## TASK INSTRUCTIONS
Bring together copies of the lines in the data below that contain the word "parking".

[Aerial scene object inventories]
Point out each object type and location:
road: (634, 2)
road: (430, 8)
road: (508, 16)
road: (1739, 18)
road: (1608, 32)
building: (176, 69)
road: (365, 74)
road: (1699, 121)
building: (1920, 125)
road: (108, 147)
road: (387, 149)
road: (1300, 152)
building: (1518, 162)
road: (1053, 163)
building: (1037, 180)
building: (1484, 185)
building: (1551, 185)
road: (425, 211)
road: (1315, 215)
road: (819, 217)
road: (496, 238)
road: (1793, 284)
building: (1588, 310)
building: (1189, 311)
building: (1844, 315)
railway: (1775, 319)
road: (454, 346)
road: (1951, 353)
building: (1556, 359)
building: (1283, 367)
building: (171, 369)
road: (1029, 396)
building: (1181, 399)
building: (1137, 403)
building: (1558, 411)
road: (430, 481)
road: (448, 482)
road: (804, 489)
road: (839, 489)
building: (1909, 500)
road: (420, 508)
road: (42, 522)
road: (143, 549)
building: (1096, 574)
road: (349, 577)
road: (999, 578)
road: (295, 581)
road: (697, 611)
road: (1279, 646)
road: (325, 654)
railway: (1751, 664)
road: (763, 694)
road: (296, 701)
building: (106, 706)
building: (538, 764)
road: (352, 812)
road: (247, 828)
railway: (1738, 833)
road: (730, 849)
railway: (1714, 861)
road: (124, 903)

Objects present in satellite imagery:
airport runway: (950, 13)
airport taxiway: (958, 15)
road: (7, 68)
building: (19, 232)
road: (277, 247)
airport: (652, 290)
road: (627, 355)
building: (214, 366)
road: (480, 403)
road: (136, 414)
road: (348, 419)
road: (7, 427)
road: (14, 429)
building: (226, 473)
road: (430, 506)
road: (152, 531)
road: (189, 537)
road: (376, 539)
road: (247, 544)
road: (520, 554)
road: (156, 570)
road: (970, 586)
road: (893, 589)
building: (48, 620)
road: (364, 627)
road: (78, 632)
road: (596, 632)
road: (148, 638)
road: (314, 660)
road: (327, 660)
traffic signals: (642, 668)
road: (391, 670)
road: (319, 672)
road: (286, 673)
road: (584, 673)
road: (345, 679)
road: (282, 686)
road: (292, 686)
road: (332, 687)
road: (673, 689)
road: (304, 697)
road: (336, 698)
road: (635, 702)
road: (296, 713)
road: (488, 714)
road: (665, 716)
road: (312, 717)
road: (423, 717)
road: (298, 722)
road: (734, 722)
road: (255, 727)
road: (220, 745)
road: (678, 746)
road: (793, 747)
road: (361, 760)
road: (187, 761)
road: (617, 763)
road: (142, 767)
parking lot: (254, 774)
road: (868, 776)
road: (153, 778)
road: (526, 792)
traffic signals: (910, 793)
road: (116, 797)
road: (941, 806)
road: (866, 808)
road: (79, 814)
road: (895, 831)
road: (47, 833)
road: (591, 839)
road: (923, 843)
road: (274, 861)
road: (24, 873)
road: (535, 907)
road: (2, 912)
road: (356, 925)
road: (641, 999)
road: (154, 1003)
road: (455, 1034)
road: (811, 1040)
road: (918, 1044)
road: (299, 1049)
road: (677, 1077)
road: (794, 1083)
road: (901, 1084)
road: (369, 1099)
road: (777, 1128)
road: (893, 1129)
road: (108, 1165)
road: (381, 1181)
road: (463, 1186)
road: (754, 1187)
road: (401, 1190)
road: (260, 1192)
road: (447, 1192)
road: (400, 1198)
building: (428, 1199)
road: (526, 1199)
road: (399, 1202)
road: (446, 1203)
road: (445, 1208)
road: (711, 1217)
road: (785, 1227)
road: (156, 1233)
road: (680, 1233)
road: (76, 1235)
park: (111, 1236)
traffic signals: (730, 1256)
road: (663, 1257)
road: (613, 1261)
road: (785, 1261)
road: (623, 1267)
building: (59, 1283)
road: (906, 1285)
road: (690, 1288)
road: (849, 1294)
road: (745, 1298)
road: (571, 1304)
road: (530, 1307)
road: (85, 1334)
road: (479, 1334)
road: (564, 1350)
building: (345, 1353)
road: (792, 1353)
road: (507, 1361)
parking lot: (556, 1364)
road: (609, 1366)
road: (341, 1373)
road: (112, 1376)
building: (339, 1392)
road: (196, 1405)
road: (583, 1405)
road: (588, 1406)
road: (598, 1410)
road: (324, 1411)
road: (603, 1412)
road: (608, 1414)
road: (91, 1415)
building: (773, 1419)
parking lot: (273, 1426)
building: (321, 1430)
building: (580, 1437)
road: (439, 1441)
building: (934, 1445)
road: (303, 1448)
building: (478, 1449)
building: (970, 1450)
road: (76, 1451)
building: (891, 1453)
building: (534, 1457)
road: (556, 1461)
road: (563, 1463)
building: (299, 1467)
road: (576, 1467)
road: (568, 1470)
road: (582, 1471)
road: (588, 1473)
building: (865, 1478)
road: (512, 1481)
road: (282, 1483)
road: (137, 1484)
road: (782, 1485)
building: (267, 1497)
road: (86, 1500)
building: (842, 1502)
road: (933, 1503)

## SOLUTION
parking lot: (254, 774)
parking lot: (556, 1364)
parking lot: (273, 1426)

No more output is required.